• **Task objective**: Show every line in the listing below that contains the string "time".

• **Material for the task**:
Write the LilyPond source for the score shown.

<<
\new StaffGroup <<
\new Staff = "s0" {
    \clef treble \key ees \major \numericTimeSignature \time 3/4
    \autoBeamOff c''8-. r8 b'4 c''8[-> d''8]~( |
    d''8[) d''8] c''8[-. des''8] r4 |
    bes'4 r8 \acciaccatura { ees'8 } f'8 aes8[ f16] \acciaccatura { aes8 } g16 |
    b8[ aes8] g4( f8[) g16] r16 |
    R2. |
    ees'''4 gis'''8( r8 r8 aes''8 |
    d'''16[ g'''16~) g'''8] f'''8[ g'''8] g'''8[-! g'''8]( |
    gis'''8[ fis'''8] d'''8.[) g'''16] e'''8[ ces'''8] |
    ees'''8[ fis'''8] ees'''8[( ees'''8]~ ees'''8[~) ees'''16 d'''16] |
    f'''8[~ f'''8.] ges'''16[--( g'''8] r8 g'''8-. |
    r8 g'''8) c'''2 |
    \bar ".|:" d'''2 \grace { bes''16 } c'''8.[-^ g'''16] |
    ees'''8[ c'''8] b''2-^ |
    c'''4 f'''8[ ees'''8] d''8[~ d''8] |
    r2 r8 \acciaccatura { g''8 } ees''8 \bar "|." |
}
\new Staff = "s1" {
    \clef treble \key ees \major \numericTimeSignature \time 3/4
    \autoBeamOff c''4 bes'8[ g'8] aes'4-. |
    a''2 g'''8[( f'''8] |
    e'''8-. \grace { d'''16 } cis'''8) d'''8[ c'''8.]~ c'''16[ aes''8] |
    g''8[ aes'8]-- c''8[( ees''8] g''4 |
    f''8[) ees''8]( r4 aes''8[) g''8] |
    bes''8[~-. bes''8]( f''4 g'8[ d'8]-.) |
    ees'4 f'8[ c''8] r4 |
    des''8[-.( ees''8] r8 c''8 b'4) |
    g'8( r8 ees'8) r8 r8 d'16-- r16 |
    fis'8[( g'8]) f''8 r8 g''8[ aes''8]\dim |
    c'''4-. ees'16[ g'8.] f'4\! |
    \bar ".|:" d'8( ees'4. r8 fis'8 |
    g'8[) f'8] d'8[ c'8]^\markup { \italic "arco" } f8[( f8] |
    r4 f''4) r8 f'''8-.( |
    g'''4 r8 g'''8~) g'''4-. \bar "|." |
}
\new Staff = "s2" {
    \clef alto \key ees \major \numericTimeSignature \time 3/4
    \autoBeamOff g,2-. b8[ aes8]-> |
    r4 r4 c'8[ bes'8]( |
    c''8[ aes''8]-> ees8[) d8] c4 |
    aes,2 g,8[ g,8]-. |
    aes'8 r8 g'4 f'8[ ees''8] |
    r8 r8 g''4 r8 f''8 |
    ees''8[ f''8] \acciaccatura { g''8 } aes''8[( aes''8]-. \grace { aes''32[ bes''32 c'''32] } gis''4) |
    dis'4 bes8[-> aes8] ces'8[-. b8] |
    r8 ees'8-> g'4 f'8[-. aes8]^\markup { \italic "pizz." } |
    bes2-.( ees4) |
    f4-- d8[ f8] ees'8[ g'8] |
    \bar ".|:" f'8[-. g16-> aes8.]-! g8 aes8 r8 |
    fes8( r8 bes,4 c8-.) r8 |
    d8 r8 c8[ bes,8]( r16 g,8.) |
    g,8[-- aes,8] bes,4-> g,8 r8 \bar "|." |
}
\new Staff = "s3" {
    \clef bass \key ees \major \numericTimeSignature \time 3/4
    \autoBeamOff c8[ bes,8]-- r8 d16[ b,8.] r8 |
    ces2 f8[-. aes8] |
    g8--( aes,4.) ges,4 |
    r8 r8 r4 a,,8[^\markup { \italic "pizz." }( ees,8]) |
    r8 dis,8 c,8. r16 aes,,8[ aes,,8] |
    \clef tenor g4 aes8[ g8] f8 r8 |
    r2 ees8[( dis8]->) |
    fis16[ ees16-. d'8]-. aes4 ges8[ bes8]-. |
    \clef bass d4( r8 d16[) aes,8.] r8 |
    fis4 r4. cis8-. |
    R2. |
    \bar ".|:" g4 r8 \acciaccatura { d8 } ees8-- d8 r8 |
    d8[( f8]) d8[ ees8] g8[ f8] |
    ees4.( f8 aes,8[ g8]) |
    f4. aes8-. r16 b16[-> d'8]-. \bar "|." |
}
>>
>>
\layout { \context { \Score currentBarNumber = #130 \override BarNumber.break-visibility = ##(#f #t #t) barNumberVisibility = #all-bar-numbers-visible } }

• **Completed task**:
    \clef treble \key ees \major \numericTimeSignature \time 3/4
    \clef treble \key ees \major \numericTimeSignature \time 3/4
    \clef alto \key ees \major \numericTimeSignature \time 3/4
    \clef bass \key ees \major \numericTimeSignature \time 3/4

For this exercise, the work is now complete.